**Source records:**
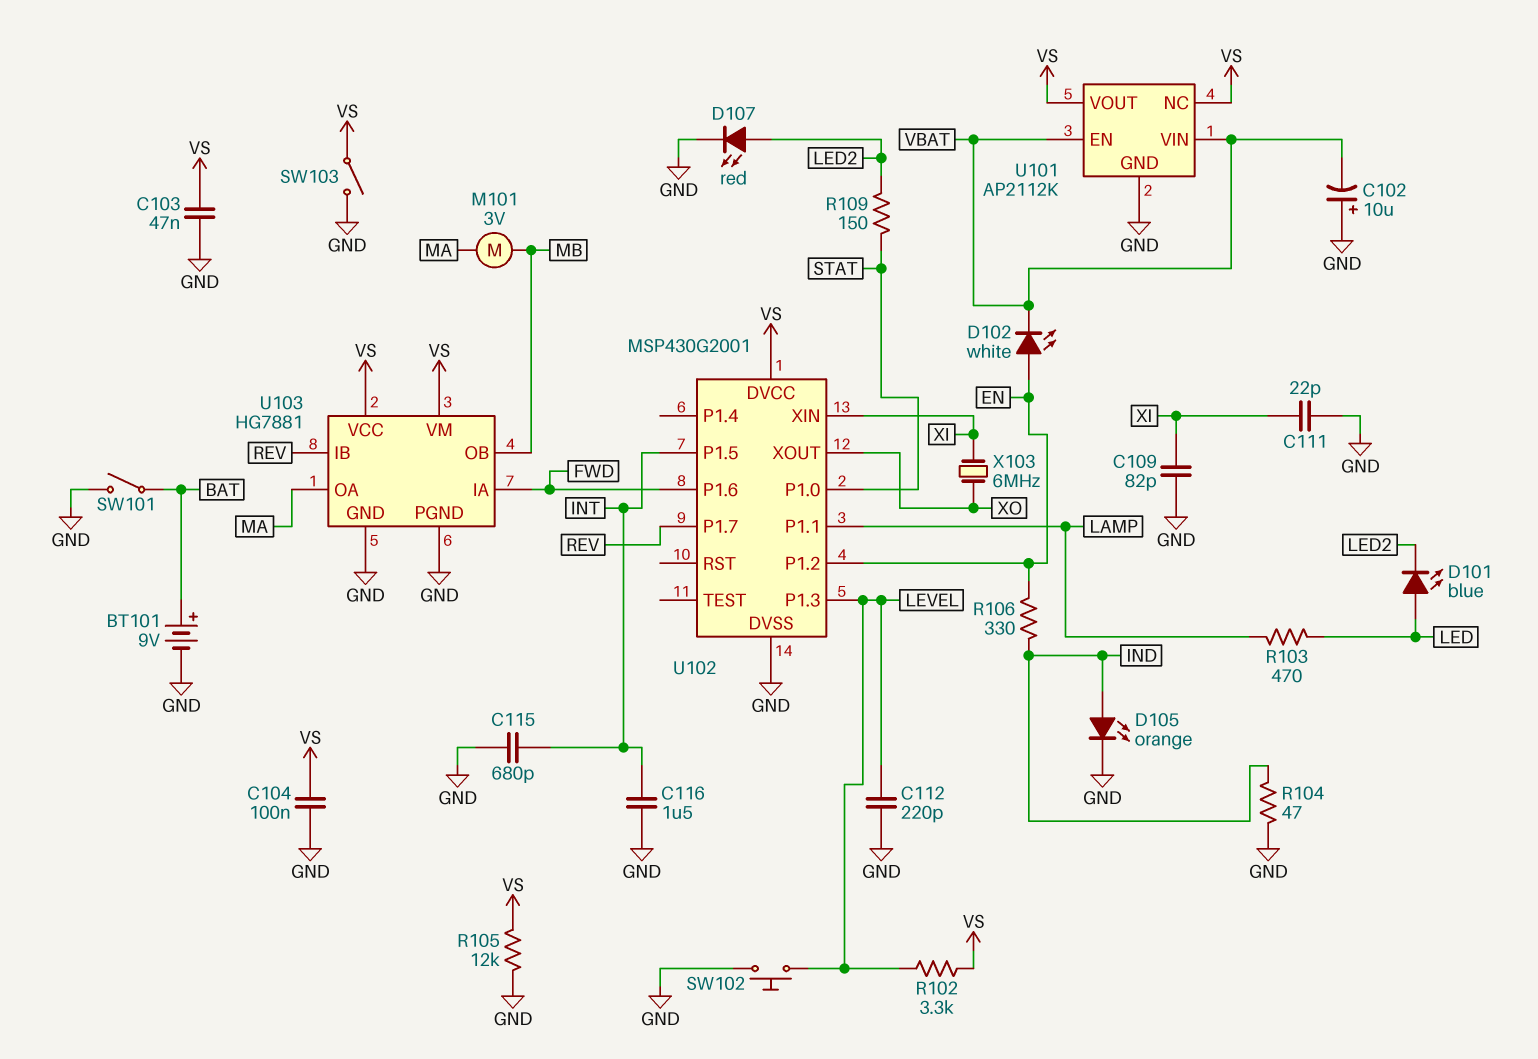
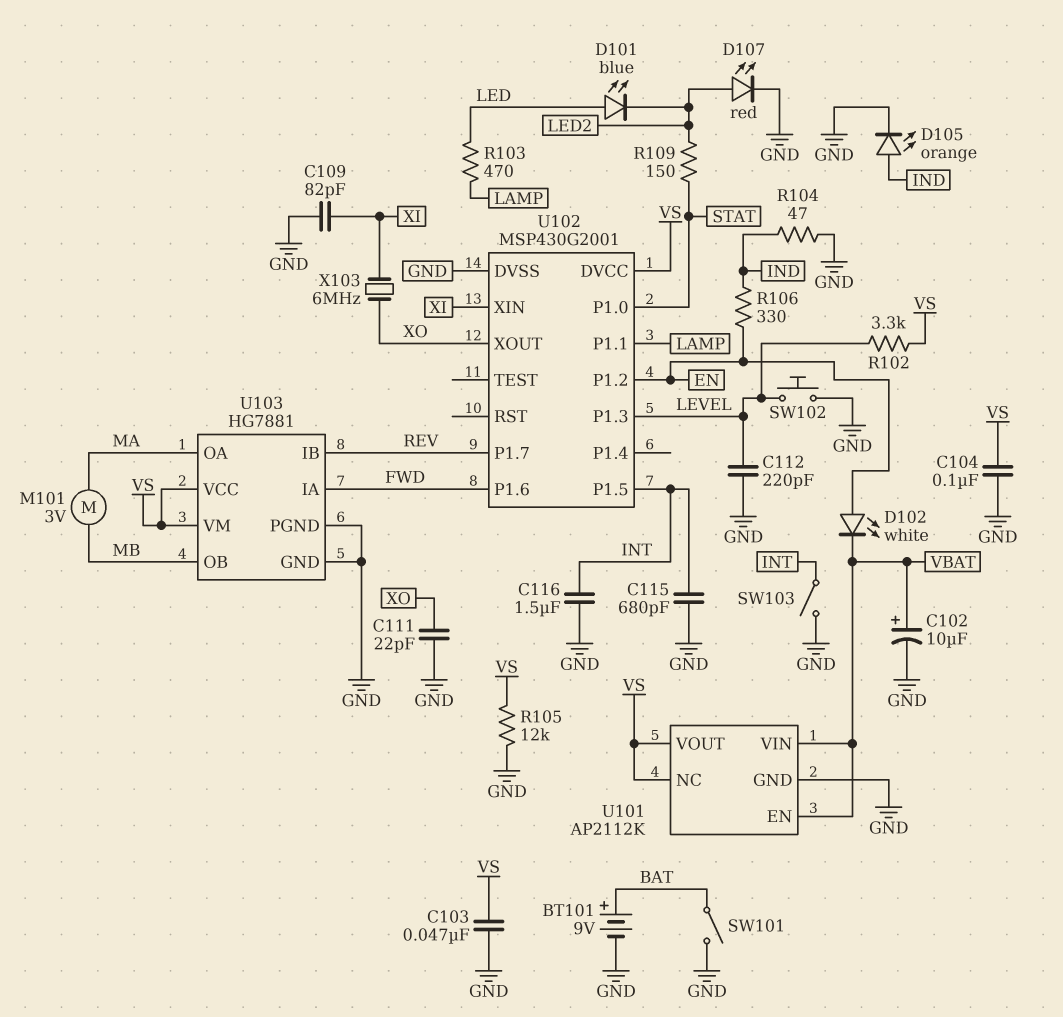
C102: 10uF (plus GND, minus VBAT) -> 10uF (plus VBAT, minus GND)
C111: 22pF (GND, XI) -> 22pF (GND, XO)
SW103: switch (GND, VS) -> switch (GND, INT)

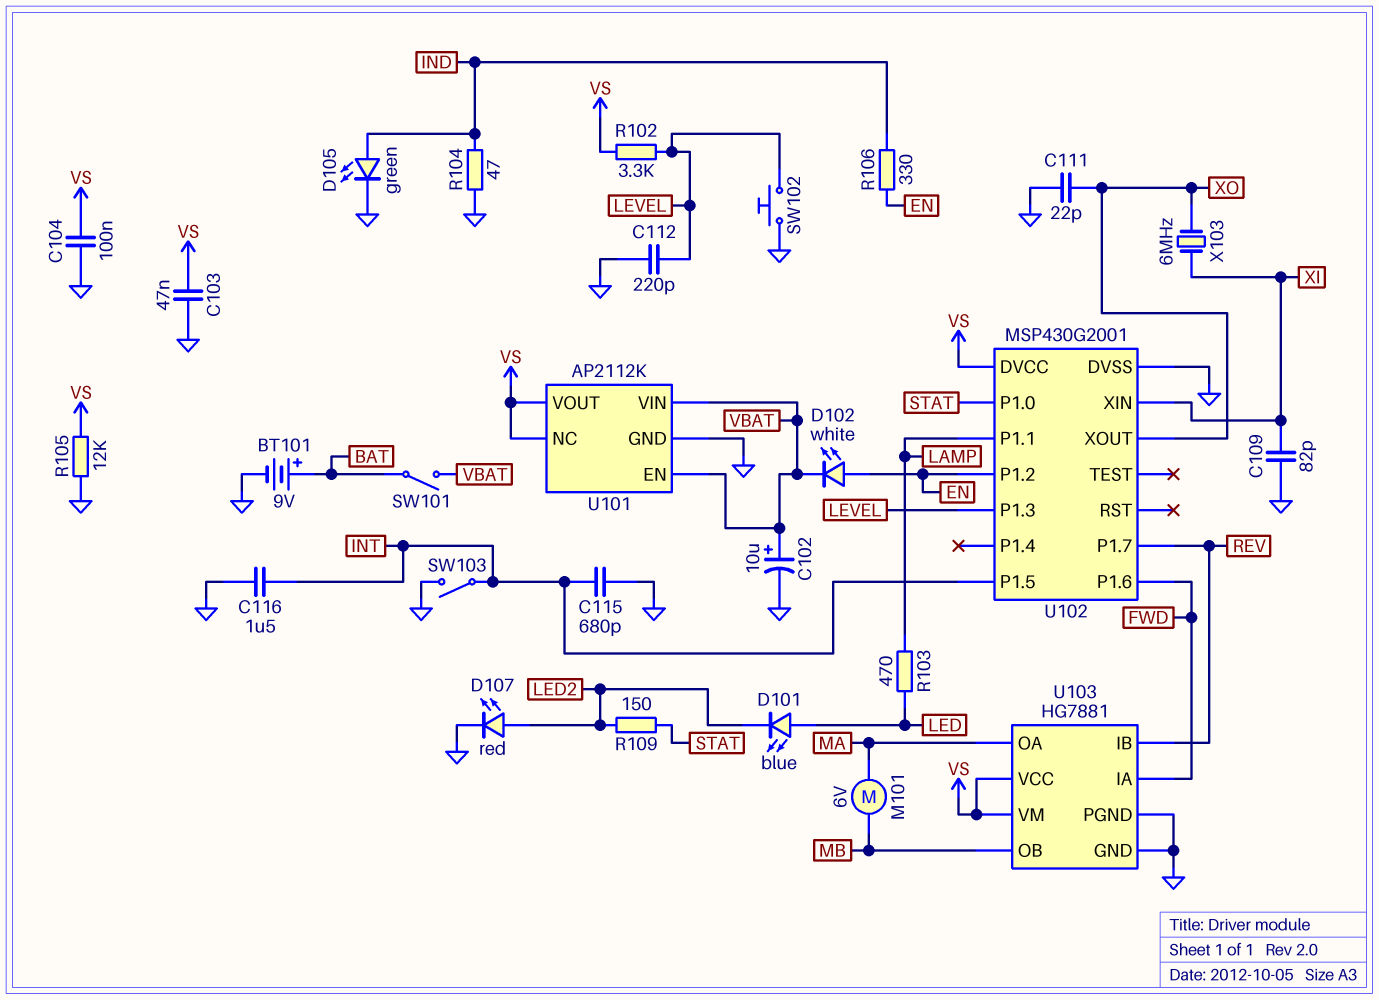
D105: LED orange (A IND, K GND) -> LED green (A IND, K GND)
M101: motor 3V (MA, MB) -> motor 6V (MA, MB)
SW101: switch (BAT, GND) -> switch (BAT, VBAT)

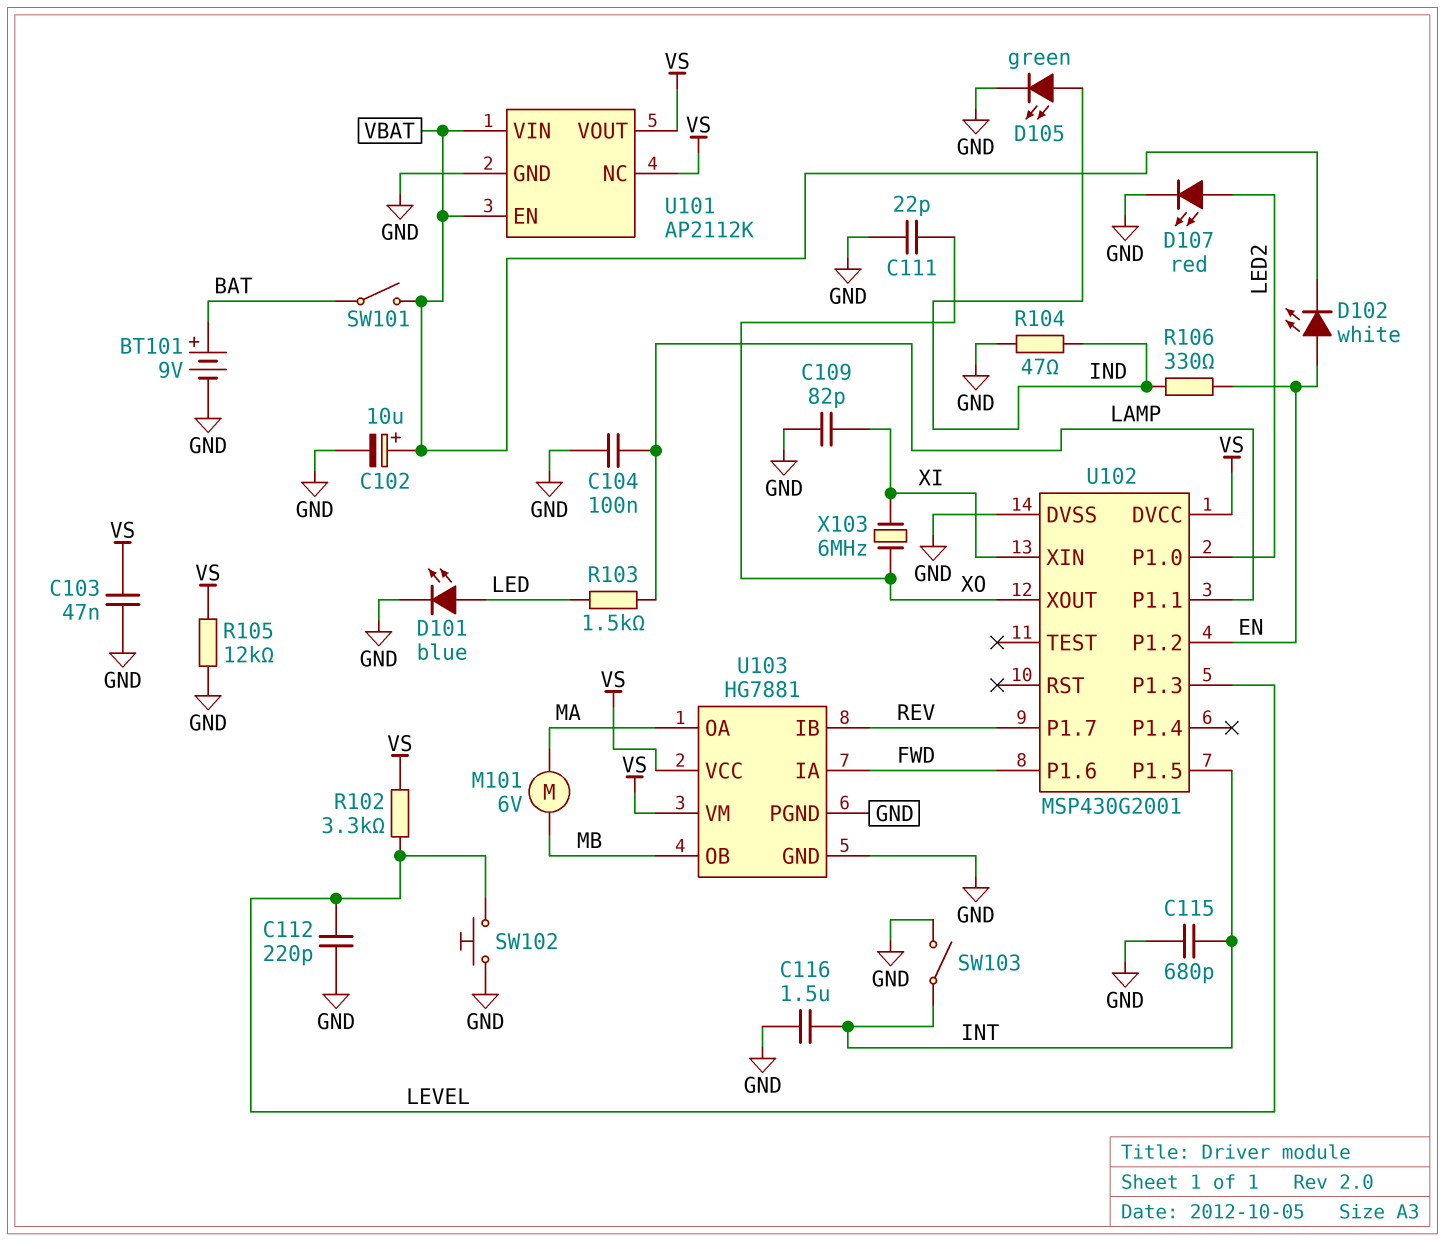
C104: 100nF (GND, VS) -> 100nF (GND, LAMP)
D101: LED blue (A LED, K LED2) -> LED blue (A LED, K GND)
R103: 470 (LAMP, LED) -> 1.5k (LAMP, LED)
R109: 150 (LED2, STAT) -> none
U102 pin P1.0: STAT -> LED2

**Problem to solve:** The copy you give must run from the line containing "M101: motor 3V (MA, MB) -> motor 6V (MA, MB)" through the last line of the records, exactly, with the pictures left out.

**Final answer:**
M101: motor 3V (MA, MB) -> motor 6V (MA, MB)
SW101: switch (BAT, GND) -> switch (BAT, VBAT)

C104: 100nF (GND, VS) -> 100nF (GND, LAMP)
D101: LED blue (A LED, K LED2) -> LED blue (A LED, K GND)
R103: 470 (LAMP, LED) -> 1.5k (LAMP, LED)
R109: 150 (LED2, STAT) -> none
U102 pin P1.0: STAT -> LED2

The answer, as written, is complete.